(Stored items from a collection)
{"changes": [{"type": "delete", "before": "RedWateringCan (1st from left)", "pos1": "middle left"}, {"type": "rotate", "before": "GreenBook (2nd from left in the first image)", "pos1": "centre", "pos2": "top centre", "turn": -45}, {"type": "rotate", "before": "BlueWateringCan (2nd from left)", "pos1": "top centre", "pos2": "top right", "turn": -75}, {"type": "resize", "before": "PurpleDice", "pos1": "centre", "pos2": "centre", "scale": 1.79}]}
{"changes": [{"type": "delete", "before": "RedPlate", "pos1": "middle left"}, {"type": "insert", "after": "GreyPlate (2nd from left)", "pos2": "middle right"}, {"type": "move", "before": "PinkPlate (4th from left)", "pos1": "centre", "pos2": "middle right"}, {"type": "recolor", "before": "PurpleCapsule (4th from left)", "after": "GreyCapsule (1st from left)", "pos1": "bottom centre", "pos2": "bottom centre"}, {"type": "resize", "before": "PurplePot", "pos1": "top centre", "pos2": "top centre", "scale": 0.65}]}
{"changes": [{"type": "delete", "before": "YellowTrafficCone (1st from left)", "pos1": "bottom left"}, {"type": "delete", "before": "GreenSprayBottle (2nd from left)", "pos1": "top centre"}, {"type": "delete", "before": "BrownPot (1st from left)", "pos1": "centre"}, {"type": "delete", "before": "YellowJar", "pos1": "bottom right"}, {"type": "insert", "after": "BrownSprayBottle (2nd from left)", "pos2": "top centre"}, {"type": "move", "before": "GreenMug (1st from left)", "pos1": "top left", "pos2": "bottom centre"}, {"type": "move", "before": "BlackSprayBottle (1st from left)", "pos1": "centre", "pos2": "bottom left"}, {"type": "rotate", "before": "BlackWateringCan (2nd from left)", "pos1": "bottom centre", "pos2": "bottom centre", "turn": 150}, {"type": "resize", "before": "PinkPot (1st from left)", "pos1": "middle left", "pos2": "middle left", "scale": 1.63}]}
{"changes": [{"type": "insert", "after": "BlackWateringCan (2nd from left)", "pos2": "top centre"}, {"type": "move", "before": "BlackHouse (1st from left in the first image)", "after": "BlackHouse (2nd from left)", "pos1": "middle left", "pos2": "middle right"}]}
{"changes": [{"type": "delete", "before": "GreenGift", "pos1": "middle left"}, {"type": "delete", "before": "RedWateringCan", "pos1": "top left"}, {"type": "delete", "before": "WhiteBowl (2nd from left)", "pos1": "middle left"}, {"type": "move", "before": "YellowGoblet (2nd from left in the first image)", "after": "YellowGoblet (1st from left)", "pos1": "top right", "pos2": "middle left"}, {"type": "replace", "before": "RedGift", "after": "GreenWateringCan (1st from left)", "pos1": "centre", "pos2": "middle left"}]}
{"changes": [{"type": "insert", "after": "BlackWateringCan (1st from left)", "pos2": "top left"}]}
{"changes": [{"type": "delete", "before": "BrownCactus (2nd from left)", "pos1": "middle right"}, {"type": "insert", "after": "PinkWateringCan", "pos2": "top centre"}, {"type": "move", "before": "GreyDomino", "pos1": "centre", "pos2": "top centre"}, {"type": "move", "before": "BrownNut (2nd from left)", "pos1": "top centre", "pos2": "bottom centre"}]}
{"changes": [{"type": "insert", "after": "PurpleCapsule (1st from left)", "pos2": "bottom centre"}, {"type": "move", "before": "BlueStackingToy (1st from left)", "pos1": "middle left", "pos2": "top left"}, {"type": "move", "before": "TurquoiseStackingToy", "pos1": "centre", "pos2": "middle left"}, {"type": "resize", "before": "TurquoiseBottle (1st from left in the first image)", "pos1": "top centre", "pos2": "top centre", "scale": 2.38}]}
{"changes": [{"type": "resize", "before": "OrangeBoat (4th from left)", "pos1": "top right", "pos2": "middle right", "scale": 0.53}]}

DIRECTIONS FOR THIS TASK: Each entry above must be repeated exactly, with nothing dropped.

TASK RESULT:
{"changes": [{"type": "delete", "before": "RedWateringCan (1st from left)", "pos1": "middle left"}, {"type": "rotate", "before": "GreenBook (2nd from left in the first image)", "pos1": "centre", "pos2": "top centre", "turn": -45}, {"type": "rotate", "before": "BlueWateringCan (2nd from left)", "pos1": "top centre", "pos2": "top right", "turn": -75}, {"type": "resize", "before": "PurpleDice", "pos1": "centre", "pos2": "centre", "scale": 1.79}]}
{"changes": [{"type": "delete", "before": "RedPlate", "pos1": "middle left"}, {"type": "insert", "after": "GreyPlate (2nd from left)", "pos2": "middle right"}, {"type": "move", "before": "PinkPlate (4th from left)", "pos1": "centre", "pos2": "middle right"}, {"type": "recolor", "before": "PurpleCapsule (4th from left)", "after": "GreyCapsule (1st from left)", "pos1": "bottom centre", "pos2": "bottom centre"}, {"type": "resize", "before": "PurplePot", "pos1": "top centre", "pos2": "top centre", "scale": 0.65}]}
{"changes": [{"type": "delete", "before": "YellowTrafficCone (1st from left)", "pos1": "bottom left"}, {"type": "delete", "before": "GreenSprayBottle (2nd from left)", "pos1": "top centre"}, {"type": "delete", "before": "BrownPot (1st from left)", "pos1": "centre"}, {"type": "delete", "before": "YellowJar", "pos1": "bottom right"}, {"type": "insert", "after": "BrownSprayBottle (2nd from left)", "pos2": "top centre"}, {"type": "move", "before": "GreenMug (1st from left)", "pos1": "top left", "pos2": "bottom centre"}, {"type": "move", "before": "BlackSprayBottle (1st from left)", "pos1": "centre", "pos2": "bottom left"}, {"type": "rotate", "before": "BlackWateringCan (2nd from left)", "pos1": "bottom centre", "pos2": "bottom centre", "turn": 150}, {"type": "resize", "before": "PinkPot (1st from left)", "pos1": "middle left", "pos2": "middle left", "scale": 1.63}]}
{"changes": [{"type": "insert", "after": "BlackWateringCan (2nd from left)", "pos2": "top centre"}, {"type": "move", "before": "BlackHouse (1st from left in the first image)", "after": "BlackHouse (2nd from left)", "pos1": "middle left", "pos2": "middle right"}]}
{"changes": [{"type": "delete", "before": "GreenGift", "pos1": "middle left"}, {"type": "delete", "before": "RedWateringCan", "pos1": "top left"}, {"type": "delete", "before": "WhiteBowl (2nd from left)", "pos1": "middle left"}, {"type": "move", "before": "YellowGoblet (2nd from left in the first image)", "after": "YellowGoblet (1st from left)", "pos1": "top right", "pos2": "middle left"}, {"type": "replace", "before": "RedGift", "after": "GreenWateringCan (1st from left)", "pos1": "centre", "pos2": "middle left"}]}
{"changes": [{"type": "insert", "after": "BlackWateringCan (1st from left)", "pos2": "top left"}]}
{"changes": [{"type": "delete", "before": "BrownCactus (2nd from left)", "pos1": "middle right"}, {"type": "insert", "after": "PinkWateringCan", "pos2": "top centre"}, {"type": "move", "before": "GreyDomino", "pos1": "centre", "pos2": "top centre"}, {"type": "move", "before": "BrownNut (2nd from left)", "pos1": "top centre", "pos2": "bottom centre"}]}
{"changes": [{"type": "insert", "after": "PurpleCapsule (1st from left)", "pos2": "bottom centre"}, {"type": "move", "before": "BlueStackingToy (1st from left)", "pos1": "middle left", "pos2": "top left"}, {"type": "move", "before": "TurquoiseStackingToy", "pos1": "centre", "pos2": "middle left"}, {"type": "resize", "before": "TurquoiseBottle (1st from left in the first image)", "pos1": "top centre", "pos2": "top centre", "scale": 2.38}]}
{"changes": [{"type": "resize", "before": "OrangeBoat (4th from left)", "pos1": "top right", "pos2": "middle right", "scale": 0.53}]}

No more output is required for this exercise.